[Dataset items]
>>>

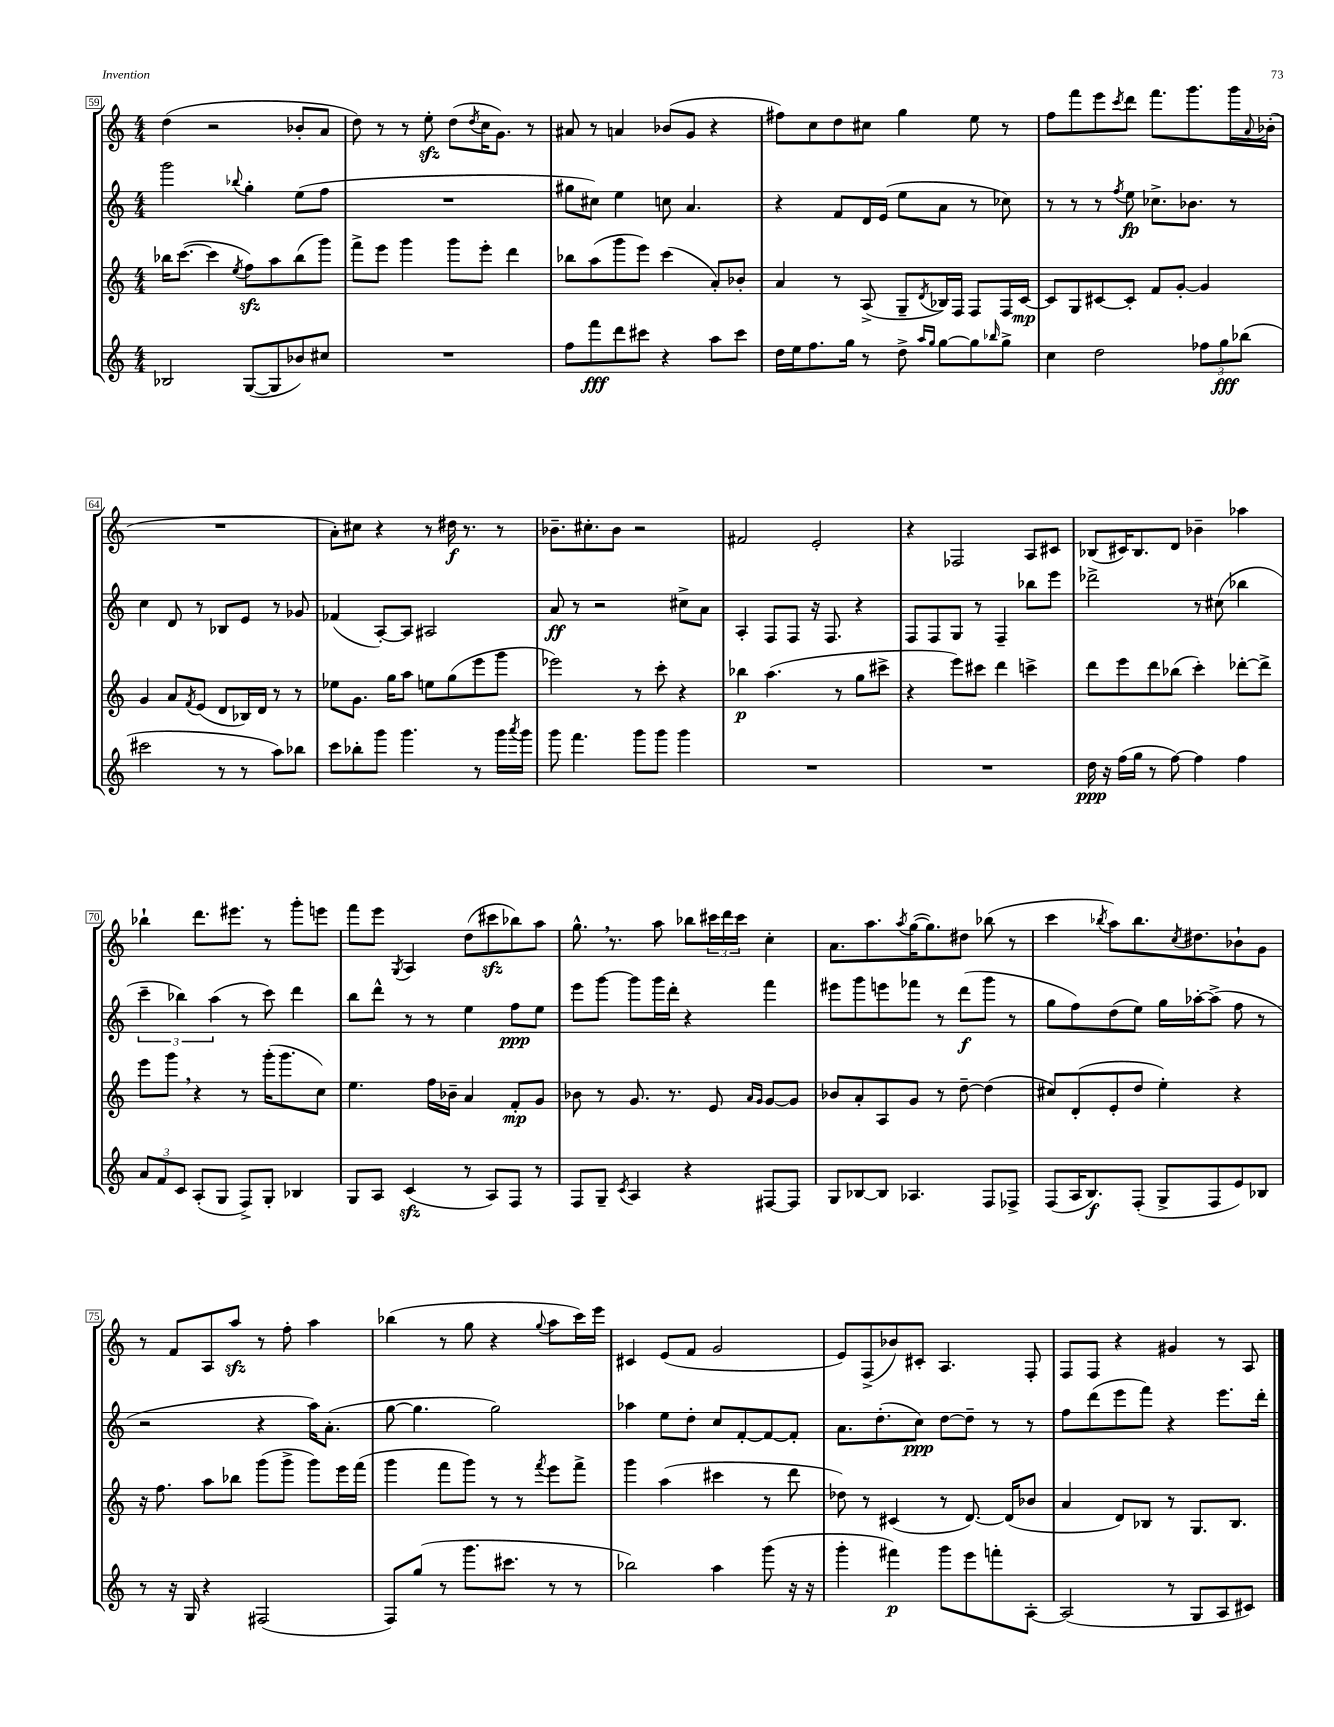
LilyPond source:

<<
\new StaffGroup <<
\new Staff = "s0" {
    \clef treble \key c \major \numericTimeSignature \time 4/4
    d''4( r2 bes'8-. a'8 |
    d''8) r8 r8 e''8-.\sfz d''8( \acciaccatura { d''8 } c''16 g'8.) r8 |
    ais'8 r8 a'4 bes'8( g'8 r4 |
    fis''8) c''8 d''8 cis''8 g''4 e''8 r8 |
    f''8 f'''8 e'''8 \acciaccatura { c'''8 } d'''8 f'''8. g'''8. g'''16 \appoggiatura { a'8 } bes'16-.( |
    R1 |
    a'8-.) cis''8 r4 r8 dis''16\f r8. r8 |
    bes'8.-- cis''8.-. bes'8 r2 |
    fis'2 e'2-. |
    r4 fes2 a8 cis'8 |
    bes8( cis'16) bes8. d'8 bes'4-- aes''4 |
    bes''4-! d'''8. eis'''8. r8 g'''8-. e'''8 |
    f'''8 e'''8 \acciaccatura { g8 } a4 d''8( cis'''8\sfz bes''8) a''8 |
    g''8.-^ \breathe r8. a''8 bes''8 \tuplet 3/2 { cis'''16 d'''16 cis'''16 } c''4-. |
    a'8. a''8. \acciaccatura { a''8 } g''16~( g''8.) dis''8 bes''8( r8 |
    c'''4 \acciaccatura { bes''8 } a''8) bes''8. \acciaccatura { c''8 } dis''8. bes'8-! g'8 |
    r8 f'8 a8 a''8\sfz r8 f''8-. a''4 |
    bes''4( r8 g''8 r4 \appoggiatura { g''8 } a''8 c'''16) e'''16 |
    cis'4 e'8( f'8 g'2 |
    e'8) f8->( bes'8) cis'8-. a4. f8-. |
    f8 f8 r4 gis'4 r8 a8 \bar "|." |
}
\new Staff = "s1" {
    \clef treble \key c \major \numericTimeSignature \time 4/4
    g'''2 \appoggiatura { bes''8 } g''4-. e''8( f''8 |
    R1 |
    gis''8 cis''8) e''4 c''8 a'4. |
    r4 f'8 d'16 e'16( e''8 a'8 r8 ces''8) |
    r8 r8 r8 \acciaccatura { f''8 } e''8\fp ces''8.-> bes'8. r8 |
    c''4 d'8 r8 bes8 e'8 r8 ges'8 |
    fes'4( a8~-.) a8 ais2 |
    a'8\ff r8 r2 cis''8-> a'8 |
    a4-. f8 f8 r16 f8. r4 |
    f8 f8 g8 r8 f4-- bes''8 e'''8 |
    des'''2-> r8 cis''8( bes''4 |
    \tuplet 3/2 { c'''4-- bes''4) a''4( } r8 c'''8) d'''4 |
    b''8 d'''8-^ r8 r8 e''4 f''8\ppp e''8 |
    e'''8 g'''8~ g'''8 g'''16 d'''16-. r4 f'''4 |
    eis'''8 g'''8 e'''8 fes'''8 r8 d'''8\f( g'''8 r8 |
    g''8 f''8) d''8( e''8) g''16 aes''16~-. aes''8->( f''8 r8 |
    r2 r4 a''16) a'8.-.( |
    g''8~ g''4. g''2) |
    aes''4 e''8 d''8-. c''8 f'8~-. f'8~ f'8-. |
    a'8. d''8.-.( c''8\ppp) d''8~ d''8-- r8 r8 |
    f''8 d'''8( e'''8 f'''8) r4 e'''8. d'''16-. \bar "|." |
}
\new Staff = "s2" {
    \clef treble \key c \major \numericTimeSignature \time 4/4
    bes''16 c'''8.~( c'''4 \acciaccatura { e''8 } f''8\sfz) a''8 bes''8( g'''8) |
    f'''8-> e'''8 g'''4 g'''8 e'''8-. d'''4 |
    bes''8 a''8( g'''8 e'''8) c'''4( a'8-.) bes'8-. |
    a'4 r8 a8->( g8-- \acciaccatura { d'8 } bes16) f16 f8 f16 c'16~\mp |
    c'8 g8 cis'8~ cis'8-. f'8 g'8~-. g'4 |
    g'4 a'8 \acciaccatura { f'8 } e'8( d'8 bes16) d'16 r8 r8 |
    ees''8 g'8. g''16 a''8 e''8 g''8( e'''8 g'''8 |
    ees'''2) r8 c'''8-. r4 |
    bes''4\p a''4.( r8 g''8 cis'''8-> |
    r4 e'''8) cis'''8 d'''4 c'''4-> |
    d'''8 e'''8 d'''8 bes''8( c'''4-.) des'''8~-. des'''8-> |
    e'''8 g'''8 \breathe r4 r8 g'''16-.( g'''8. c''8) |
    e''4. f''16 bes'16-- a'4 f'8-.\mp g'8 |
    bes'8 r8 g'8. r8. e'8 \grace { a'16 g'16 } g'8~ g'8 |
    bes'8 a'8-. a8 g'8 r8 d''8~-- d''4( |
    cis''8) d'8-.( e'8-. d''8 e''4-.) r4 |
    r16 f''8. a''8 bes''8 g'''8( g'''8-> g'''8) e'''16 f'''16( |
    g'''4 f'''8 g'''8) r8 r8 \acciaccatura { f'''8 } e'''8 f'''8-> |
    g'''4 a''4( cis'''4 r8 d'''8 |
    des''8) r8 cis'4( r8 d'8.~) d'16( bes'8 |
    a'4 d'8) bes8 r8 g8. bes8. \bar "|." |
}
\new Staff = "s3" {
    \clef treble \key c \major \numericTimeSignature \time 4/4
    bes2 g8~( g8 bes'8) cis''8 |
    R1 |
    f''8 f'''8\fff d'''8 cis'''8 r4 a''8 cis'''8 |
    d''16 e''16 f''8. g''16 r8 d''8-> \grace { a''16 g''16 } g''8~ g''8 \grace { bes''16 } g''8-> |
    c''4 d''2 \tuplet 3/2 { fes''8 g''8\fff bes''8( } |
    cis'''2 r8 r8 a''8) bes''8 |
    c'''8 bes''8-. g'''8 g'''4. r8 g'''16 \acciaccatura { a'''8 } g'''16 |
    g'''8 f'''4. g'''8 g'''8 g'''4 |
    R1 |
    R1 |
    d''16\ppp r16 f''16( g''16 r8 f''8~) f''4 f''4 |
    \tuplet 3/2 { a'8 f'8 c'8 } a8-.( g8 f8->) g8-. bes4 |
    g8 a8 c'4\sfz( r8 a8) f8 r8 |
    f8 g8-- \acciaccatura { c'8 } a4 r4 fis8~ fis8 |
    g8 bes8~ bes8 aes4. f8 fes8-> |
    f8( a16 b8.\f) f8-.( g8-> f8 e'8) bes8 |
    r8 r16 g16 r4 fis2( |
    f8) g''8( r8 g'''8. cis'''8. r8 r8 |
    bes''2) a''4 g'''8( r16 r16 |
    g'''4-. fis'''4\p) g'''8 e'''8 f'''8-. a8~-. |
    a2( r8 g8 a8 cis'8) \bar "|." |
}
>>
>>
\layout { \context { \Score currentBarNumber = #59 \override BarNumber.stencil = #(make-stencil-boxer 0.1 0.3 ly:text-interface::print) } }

<<<
>>>

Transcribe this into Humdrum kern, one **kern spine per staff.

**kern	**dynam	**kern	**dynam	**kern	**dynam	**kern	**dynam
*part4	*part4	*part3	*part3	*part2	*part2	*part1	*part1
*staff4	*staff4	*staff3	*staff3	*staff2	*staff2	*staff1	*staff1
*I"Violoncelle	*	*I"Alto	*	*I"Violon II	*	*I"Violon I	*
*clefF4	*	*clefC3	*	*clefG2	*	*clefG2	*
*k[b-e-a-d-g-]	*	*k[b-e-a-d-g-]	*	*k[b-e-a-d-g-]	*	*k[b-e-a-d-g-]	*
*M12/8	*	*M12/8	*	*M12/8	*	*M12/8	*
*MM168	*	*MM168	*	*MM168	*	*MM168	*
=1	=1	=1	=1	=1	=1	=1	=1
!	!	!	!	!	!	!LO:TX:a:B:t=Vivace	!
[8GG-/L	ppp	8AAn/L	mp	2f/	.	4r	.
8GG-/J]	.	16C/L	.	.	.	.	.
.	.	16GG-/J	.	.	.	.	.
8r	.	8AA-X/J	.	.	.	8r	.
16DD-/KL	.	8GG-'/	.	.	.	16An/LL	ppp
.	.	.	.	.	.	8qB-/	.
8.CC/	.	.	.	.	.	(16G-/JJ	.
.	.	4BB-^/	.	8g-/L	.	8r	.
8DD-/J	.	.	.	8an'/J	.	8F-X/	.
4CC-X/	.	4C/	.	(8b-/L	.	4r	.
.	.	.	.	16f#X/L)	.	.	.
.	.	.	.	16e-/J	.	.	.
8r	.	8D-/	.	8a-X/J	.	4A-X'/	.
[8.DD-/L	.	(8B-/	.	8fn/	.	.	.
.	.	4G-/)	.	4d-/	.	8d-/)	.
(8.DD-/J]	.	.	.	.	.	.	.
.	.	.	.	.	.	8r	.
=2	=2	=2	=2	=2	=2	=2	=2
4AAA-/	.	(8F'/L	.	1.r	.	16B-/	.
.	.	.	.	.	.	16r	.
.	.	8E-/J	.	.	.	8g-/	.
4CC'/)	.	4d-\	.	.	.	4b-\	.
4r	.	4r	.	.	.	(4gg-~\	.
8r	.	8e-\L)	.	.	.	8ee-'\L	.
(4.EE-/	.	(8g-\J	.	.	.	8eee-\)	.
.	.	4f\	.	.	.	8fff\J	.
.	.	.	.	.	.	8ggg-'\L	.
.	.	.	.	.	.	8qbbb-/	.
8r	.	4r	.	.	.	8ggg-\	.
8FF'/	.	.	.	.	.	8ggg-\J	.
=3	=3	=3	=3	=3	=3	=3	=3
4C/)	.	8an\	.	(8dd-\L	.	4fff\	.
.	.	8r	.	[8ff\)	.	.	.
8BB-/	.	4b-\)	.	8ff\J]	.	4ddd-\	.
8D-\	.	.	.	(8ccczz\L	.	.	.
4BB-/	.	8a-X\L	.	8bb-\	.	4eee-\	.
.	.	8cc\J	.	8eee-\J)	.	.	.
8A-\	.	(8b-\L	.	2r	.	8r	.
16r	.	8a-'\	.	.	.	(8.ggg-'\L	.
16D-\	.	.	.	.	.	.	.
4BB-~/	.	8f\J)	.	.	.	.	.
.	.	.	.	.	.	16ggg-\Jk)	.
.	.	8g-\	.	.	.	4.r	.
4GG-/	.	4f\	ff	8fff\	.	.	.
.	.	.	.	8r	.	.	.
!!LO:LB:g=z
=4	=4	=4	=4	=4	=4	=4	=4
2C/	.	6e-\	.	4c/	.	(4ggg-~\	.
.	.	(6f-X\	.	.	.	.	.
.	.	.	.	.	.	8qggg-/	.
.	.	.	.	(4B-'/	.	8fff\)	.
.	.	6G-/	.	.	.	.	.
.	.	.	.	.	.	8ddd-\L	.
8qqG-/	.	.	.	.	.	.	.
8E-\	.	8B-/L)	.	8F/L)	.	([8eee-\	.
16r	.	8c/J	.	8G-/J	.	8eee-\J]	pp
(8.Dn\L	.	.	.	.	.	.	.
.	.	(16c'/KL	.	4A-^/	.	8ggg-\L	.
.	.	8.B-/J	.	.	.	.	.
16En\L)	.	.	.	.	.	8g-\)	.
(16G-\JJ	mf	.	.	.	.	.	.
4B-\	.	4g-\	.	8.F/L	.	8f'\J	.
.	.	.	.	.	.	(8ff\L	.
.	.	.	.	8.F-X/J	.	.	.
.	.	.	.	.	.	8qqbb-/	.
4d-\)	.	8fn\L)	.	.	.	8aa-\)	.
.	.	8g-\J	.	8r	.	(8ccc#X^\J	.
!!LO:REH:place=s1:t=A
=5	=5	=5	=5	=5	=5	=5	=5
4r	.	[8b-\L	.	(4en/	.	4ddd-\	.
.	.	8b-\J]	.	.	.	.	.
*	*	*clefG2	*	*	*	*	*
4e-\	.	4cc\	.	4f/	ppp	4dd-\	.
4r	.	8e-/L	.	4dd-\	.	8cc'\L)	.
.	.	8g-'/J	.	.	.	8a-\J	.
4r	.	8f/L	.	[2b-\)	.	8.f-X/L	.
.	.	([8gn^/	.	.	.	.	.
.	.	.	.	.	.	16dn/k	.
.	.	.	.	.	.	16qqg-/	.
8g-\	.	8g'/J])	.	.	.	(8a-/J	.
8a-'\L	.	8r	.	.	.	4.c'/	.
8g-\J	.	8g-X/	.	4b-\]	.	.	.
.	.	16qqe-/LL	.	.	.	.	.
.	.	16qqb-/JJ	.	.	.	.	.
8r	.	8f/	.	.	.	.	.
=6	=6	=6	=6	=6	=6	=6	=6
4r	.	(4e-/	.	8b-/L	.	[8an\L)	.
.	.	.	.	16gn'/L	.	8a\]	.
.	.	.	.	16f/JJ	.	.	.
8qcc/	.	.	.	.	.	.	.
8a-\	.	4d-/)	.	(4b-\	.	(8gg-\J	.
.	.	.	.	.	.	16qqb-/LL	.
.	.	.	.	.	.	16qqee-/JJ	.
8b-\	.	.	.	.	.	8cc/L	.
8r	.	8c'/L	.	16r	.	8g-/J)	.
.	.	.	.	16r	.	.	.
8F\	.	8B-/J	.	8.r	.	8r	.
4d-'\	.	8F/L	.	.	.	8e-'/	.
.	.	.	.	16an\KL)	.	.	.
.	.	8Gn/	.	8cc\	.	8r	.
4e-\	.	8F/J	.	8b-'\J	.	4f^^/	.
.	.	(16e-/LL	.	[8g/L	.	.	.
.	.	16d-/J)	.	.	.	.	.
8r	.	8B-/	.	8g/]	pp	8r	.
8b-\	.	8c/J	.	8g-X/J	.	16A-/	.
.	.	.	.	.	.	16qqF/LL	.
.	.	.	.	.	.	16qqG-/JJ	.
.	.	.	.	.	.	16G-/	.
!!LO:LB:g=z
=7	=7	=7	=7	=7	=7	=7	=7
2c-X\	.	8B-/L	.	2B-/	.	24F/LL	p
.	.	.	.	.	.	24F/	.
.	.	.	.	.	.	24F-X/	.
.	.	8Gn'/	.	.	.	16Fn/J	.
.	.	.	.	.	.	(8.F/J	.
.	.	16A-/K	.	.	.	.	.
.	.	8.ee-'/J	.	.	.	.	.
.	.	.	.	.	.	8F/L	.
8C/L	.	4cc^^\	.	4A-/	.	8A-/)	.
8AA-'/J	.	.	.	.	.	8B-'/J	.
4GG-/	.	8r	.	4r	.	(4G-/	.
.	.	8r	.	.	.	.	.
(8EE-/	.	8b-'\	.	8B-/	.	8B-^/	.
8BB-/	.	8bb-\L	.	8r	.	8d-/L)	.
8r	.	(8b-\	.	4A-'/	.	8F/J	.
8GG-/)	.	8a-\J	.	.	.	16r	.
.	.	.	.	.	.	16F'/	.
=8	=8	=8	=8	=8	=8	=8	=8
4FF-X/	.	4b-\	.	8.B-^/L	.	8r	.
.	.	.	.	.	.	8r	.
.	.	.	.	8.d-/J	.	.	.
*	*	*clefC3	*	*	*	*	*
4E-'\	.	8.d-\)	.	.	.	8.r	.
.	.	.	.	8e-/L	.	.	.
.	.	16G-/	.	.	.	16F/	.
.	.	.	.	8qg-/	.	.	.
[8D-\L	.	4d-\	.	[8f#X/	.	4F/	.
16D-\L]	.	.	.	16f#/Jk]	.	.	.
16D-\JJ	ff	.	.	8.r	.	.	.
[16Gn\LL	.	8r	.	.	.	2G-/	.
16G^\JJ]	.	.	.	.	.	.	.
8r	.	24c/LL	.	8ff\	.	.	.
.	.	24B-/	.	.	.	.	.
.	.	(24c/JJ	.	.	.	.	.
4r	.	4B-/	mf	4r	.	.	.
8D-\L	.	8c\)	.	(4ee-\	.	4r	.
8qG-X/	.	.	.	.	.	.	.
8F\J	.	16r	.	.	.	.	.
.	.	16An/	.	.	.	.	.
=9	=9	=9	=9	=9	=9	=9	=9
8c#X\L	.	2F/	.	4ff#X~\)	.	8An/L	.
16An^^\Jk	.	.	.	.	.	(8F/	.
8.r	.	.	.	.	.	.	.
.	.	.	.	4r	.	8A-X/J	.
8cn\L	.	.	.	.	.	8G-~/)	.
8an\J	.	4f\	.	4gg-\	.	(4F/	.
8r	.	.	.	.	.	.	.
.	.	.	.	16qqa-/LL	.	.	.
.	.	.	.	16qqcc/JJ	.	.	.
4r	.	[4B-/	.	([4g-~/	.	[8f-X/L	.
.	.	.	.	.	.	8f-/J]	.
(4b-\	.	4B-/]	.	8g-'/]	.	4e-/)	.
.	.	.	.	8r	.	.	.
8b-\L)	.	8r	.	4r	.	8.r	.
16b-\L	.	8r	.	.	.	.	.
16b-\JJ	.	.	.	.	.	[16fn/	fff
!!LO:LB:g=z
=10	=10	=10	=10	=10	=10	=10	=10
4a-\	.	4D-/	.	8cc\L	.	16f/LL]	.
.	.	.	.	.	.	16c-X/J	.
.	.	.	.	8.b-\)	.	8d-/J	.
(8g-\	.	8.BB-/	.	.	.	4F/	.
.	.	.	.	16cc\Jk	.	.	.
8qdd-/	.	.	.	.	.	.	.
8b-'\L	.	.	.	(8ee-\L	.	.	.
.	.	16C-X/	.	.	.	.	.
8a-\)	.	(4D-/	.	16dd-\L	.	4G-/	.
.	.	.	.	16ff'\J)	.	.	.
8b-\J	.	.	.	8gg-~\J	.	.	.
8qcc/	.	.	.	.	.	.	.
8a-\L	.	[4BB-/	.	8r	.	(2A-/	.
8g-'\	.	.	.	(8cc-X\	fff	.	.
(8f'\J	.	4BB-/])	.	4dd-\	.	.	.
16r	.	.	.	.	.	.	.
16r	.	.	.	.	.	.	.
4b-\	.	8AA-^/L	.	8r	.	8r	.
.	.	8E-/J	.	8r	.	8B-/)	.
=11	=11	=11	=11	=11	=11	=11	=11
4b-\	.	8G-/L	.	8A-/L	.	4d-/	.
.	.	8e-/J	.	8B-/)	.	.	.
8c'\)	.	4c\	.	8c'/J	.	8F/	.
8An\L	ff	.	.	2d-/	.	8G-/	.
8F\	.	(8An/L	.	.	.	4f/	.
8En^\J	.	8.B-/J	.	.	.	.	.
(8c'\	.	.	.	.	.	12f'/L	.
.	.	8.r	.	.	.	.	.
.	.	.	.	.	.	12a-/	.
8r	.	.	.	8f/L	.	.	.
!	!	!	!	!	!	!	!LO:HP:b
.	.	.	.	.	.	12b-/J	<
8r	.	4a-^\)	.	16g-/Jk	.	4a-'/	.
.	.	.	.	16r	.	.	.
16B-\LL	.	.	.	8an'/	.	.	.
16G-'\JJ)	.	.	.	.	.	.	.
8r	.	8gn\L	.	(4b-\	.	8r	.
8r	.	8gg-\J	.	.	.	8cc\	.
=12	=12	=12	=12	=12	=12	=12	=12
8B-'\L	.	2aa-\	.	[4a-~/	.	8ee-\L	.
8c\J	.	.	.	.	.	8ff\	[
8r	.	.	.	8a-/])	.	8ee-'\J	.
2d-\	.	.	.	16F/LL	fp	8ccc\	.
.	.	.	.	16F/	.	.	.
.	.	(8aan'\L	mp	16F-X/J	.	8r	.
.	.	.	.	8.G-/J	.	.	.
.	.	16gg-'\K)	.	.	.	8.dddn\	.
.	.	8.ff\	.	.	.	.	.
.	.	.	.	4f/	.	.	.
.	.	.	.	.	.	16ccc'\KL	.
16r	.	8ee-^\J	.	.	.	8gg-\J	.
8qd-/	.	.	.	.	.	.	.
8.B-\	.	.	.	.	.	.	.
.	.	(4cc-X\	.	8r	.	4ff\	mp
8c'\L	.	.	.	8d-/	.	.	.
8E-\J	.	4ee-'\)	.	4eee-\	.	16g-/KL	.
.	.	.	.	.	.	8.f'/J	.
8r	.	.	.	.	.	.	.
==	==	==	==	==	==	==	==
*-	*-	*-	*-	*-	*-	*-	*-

<<<

WRITTEN EXERCISE: List every line in the records above that contains the string "breathe". Case counts.

REPLY TO THE EXERCISE:
    g''8.-^ \breathe r8. a''8 bes''8 \tuplet 3/2 { cis'''16 d'''16 cis'''16 } c''4-. |
    e'''8 g'''8 \breathe r4 r8 g'''16-.( g'''8. c''8) |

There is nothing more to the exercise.